● PROVIDED MATERIAL
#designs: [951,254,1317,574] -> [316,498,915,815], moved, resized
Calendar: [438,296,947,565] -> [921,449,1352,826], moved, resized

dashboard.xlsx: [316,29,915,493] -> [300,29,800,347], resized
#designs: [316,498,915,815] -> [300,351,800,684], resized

* * *

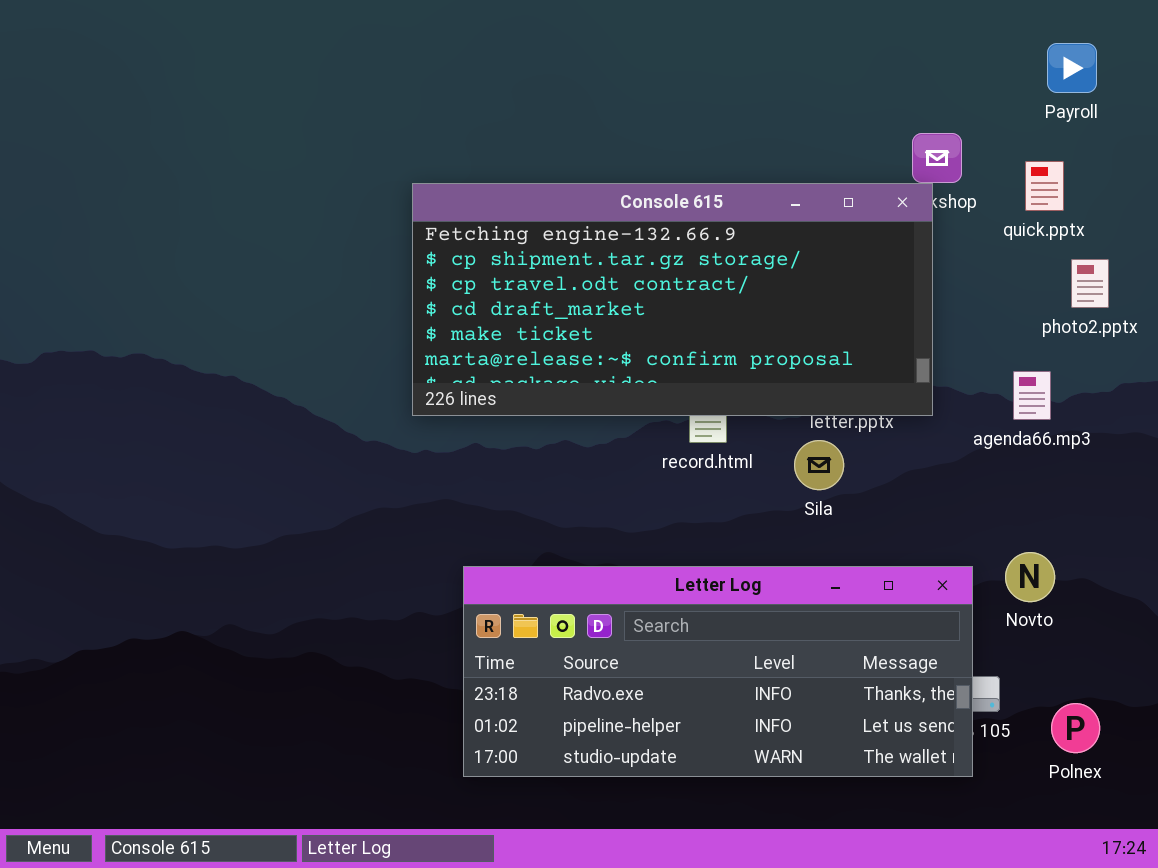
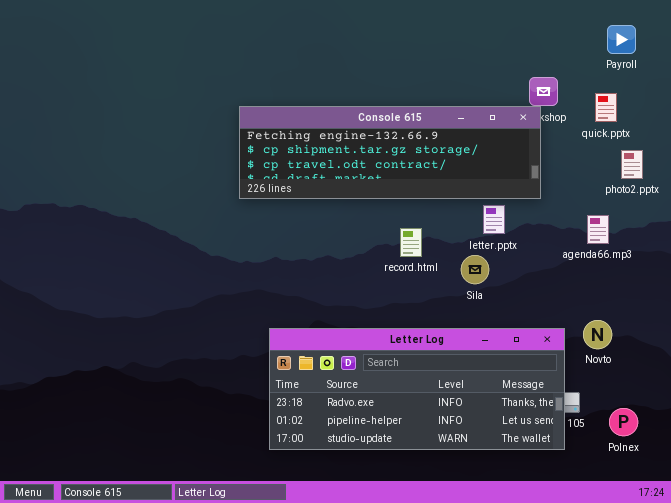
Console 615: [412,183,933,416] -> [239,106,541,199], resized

● EXERCISE DESCRIPTION
Determine how many lines of the material include the string "designs". Output only that count.

● WORKED SOLUTION
2